ABOUT THIS EXERCISE =>
Write only how many lines in this data include "vase".

Object change listings:
↓
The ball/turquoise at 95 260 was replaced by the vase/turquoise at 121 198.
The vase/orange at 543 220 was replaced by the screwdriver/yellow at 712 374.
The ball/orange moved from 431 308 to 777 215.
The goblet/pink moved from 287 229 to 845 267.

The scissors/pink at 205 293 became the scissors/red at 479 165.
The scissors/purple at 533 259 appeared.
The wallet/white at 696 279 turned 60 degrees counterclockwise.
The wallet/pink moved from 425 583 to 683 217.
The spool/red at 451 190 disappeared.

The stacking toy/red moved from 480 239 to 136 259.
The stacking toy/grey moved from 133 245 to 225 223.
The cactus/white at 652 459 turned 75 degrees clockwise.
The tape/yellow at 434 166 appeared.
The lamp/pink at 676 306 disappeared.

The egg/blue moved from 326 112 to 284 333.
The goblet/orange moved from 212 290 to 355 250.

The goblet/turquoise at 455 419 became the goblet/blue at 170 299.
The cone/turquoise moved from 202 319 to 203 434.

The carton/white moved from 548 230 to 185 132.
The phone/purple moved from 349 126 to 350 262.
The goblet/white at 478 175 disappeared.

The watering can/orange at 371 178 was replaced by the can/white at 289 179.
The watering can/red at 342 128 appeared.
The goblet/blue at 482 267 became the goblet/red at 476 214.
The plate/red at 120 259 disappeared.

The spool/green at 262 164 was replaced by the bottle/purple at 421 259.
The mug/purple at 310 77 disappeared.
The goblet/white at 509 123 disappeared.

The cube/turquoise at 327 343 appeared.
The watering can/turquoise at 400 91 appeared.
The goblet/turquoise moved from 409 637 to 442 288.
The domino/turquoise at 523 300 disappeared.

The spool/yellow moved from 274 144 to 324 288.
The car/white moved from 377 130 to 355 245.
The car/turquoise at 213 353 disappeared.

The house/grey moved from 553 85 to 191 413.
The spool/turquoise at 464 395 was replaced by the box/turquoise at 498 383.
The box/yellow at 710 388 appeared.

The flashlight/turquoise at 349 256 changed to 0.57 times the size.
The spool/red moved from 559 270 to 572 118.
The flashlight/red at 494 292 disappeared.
↑
RESULT OF THIS EXERCISE =>
2